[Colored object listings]
§ §

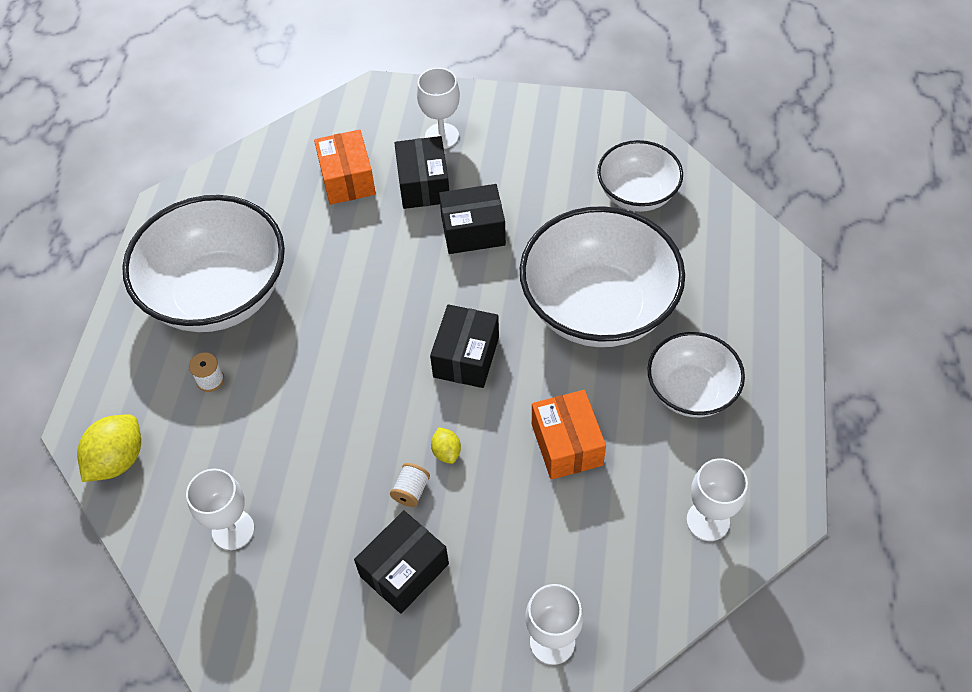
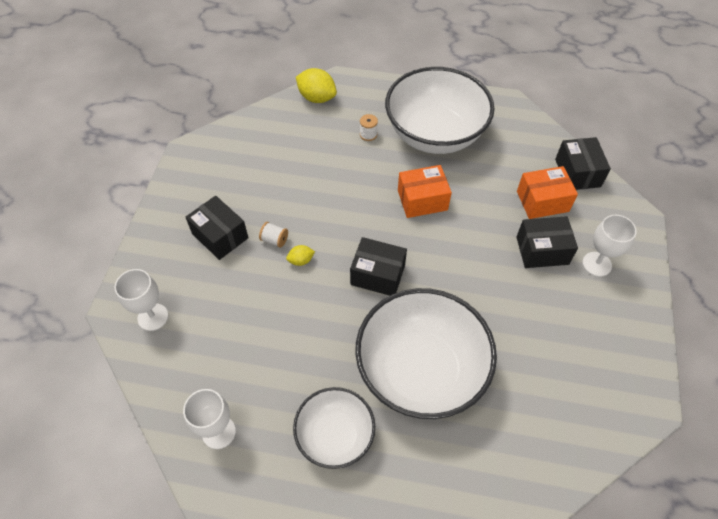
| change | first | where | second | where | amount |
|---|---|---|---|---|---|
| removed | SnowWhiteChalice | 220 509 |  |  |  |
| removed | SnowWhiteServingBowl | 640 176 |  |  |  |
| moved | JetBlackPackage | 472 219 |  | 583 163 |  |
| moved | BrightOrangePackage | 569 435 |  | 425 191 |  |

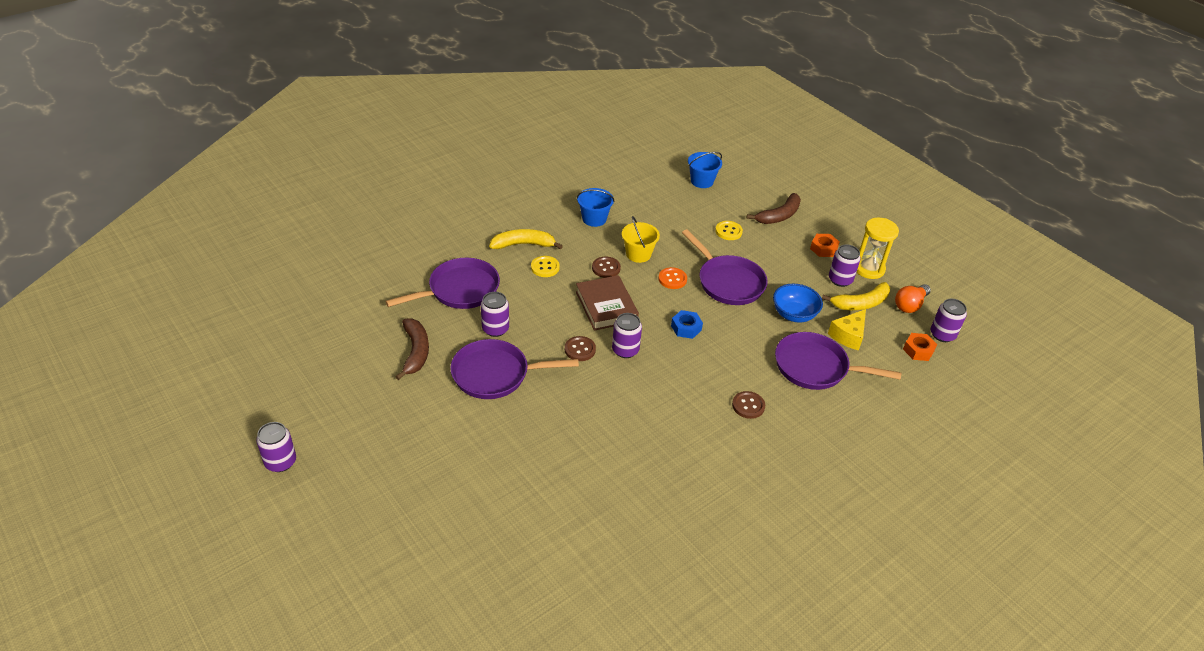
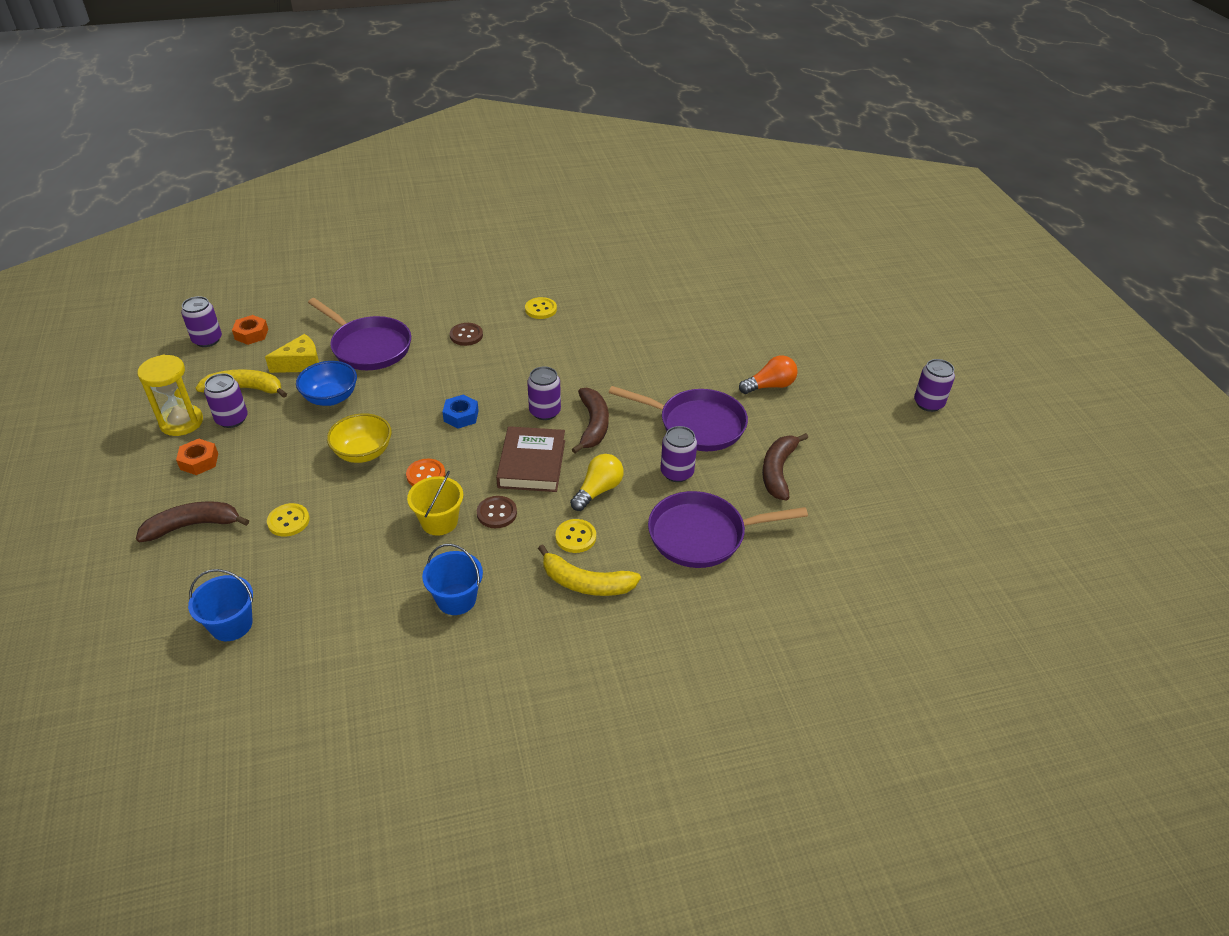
| change | first | where | second | where | amount |
|---|---|---|---|---|---|
| added |  |  | GoldenSewingButton | 541 308 |  |
| added |  |  | GoldenBulb | 597 482 |  |
| moved | BrightOrangeBulb | 913 298 |  | 768 374 |  |
| replaced | BrownSewingButton | 580 348 | BrownToyBanana | 590 420 |  |
| replaced | VioletSkillet | 725 267 | GoldenServingBowl | 359 438 |  |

§ §

**PROBLEM TO SOLVE:**
Give the data above again exactly. Leave the pictures out.

**EXERCISE OUTPUT:**
| change | first | where | second | where | amount |
|---|---|---|---|---|---|
| removed | SnowWhiteChalice | 220 509 |  |  |  |
| removed | SnowWhiteServingBowl | 640 176 |  |  |  |
| moved | JetBlackPackage | 472 219 |  | 583 163 |  |
| moved | BrightOrangePackage | 569 435 |  | 425 191 |  |

| change | first | where | second | where | amount |
|---|---|---|---|---|---|
| added |  |  | GoldenSewingButton | 541 308 |  |
| added |  |  | GoldenBulb | 597 482 |  |
| moved | BrightOrangeBulb | 913 298 |  | 768 374 |  |
| replaced | BrownSewingButton | 580 348 | BrownToyBanana | 590 420 |  |
| replaced | VioletSkillet | 725 267 | GoldenServingBowl | 359 438 |  |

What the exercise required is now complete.